-------- Data records --------
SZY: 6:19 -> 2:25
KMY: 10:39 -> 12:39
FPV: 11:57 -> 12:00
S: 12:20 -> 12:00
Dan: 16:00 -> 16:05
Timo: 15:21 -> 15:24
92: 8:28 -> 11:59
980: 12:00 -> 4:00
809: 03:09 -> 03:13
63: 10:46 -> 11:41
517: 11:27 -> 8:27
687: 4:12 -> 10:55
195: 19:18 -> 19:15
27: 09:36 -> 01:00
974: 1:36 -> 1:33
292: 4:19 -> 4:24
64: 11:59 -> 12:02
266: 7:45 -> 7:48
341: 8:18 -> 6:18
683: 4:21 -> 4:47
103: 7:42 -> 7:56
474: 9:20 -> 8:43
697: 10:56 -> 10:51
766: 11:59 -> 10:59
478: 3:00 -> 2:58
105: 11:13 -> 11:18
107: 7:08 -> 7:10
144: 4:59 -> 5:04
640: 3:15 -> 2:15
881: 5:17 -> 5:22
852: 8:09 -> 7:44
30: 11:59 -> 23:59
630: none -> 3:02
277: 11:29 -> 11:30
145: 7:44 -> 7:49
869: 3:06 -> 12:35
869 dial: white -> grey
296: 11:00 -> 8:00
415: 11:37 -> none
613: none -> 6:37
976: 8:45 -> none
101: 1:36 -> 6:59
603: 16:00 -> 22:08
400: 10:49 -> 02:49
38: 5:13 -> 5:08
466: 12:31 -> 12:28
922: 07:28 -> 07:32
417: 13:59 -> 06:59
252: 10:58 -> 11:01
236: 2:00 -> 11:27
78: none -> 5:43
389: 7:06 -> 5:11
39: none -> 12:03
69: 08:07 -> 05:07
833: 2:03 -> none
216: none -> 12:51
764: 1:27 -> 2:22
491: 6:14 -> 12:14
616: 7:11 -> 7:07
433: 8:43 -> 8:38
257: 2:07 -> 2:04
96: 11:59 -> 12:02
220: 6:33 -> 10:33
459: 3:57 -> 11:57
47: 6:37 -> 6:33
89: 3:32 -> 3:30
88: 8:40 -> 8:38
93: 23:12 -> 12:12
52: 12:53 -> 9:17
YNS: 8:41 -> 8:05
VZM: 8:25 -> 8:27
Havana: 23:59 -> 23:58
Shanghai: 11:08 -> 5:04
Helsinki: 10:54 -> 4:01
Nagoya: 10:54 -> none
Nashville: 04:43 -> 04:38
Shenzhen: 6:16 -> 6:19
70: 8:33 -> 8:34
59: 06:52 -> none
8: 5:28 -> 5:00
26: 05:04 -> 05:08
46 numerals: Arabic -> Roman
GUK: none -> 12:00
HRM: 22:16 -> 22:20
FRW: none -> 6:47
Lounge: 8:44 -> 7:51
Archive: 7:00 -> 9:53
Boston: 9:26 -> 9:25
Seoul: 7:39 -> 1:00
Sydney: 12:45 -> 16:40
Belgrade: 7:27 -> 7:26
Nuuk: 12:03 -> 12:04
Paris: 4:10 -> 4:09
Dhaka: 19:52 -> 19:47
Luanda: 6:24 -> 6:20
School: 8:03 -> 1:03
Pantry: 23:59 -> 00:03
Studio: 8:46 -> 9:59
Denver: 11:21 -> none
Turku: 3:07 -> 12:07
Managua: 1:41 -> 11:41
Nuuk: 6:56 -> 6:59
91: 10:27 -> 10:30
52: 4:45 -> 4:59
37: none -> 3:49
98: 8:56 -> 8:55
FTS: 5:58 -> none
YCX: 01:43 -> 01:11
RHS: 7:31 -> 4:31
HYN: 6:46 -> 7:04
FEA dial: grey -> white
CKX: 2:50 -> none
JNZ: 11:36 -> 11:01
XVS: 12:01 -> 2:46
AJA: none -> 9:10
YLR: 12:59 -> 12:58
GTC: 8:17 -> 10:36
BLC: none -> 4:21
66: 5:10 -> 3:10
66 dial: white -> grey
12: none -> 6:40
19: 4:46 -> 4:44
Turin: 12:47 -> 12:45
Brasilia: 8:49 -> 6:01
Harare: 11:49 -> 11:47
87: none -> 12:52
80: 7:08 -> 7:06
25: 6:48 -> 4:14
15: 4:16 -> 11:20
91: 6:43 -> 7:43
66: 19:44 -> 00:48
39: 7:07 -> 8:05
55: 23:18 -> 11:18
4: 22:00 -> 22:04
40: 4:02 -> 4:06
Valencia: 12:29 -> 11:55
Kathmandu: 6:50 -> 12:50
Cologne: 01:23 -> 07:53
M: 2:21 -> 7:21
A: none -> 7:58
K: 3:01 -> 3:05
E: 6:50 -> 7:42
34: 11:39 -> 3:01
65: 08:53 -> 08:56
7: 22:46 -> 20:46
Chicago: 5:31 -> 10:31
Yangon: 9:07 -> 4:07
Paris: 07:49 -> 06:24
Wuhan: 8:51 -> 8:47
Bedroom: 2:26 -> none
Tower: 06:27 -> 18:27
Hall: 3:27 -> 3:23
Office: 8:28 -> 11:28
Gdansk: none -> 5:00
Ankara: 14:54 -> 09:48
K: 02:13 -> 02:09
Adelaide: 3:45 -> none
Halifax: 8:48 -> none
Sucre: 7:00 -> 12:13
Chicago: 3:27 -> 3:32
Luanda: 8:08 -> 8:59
--------
**Directions**
Reproduce every line of the data above verbatim, keeping the original order.

**Output for this task**
SZY: 6:19 -> 2:25
KMY: 10:39 -> 12:39
FPV: 11:57 -> 12:00
S: 12:20 -> 12:00
Dan: 16:00 -> 16:05
Timo: 15:21 -> 15:24
92: 8:28 -> 11:59
980: 12:00 -> 4:00
809: 03:09 -> 03:13
63: 10:46 -> 11:41
517: 11:27 -> 8:27
687: 4:12 -> 10:55
195: 19:18 -> 19:15
27: 09:36 -> 01:00
974: 1:36 -> 1:33
292: 4:19 -> 4:24
64: 11:59 -> 12:02
266: 7:45 -> 7:48
341: 8:18 -> 6:18
683: 4:21 -> 4:47
103: 7:42 -> 7:56
474: 9:20 -> 8:43
697: 10:56 -> 10:51
766: 11:59 -> 10:59
478: 3:00 -> 2:58
105: 11:13 -> 11:18
107: 7:08 -> 7:10
144: 4:59 -> 5:04
640: 3:15 -> 2:15
881: 5:17 -> 5:22
852: 8:09 -> 7:44
30: 11:59 -> 23:59
630: none -> 3:02
277: 11:29 -> 11:30
145: 7:44 -> 7:49
869: 3:06 -> 12:35
869 dial: white -> grey
296: 11:00 -> 8:00
415: 11:37 -> none
613: none -> 6:37
976: 8:45 -> none
101: 1:36 -> 6:59
603: 16:00 -> 22:08
400: 10:49 -> 02:49
38: 5:13 -> 5:08
466: 12:31 -> 12:28
922: 07:28 -> 07:32
417: 13:59 -> 06:59
252: 10:58 -> 11:01
236: 2:00 -> 11:27
78: none -> 5:43
389: 7:06 -> 5:11
39: none -> 12:03
69: 08:07 -> 05:07
833: 2:03 -> none
216: none -> 12:51
764: 1:27 -> 2:22
491: 6:14 -> 12:14
616: 7:11 -> 7:07
433: 8:43 -> 8:38
257: 2:07 -> 2:04
96: 11:59 -> 12:02
220: 6:33 -> 10:33
459: 3:57 -> 11:57
47: 6:37 -> 6:33
89: 3:32 -> 3:30
88: 8:40 -> 8:38
93: 23:12 -> 12:12
52: 12:53 -> 9:17
YNS: 8:41 -> 8:05
VZM: 8:25 -> 8:27
Havana: 23:59 -> 23:58
Shanghai: 11:08 -> 5:04
Helsinki: 10:54 -> 4:01
Nagoya: 10:54 -> none
Nashville: 04:43 -> 04:38
Shenzhen: 6:16 -> 6:19
70: 8:33 -> 8:34
59: 06:52 -> none
8: 5:28 -> 5:00
26: 05:04 -> 05:08
46 numerals: Arabic -> Roman
GUK: none -> 12:00
HRM: 22:16 -> 22:20
FRW: none -> 6:47
Lounge: 8:44 -> 7:51
Archive: 7:00 -> 9:53
Boston: 9:26 -> 9:25
Seoul: 7:39 -> 1:00
Sydney: 12:45 -> 16:40
Belgrade: 7:27 -> 7:26
Nuuk: 12:03 -> 12:04
Paris: 4:10 -> 4:09
Dhaka: 19:52 -> 19:47
Luanda: 6:24 -> 6:20
School: 8:03 -> 1:03
Pantry: 23:59 -> 00:03
Studio: 8:46 -> 9:59
Denver: 11:21 -> none
Turku: 3:07 -> 12:07
Managua: 1:41 -> 11:41
Nuuk: 6:56 -> 6:59
91: 10:27 -> 10:30
52: 4:45 -> 4:59
37: none -> 3:49
98: 8:56 -> 8:55
FTS: 5:58 -> none
YCX: 01:43 -> 01:11
RHS: 7:31 -> 4:31
HYN: 6:46 -> 7:04
FEA dial: grey -> white
CKX: 2:50 -> none
JNZ: 11:36 -> 11:01
XVS: 12:01 -> 2:46
AJA: none -> 9:10
YLR: 12:59 -> 12:58
GTC: 8:17 -> 10:36
BLC: none -> 4:21
66: 5:10 -> 3:10
66 dial: white -> grey
12: none -> 6:40
19: 4:46 -> 4:44
Turin: 12:47 -> 12:45
Brasilia: 8:49 -> 6:01
Harare: 11:49 -> 11:47
87: none -> 12:52
80: 7:08 -> 7:06
25: 6:48 -> 4:14
15: 4:16 -> 11:20
91: 6:43 -> 7:43
66: 19:44 -> 00:48
39: 7:07 -> 8:05
55: 23:18 -> 11:18
4: 22:00 -> 22:04
40: 4:02 -> 4:06
Valencia: 12:29 -> 11:55
Kathmandu: 6:50 -> 12:50
Cologne: 01:23 -> 07:53
M: 2:21 -> 7:21
A: none -> 7:58
K: 3:01 -> 3:05
E: 6:50 -> 7:42
34: 11:39 -> 3:01
65: 08:53 -> 08:56
7: 22:46 -> 20:46
Chicago: 5:31 -> 10:31
Yangon: 9:07 -> 4:07
Paris: 07:49 -> 06:24
Wuhan: 8:51 -> 8:47
Bedroom: 2:26 -> none
Tower: 06:27 -> 18:27
Hall: 3:27 -> 3:23
Office: 8:28 -> 11:28
Gdansk: none -> 5:00
Ankara: 14:54 -> 09:48
K: 02:13 -> 02:09
Adelaide: 3:45 -> none
Halifax: 8:48 -> none
Sucre: 7:00 -> 12:13
Chicago: 3:27 -> 3:32
Luanda: 8:08 -> 8:59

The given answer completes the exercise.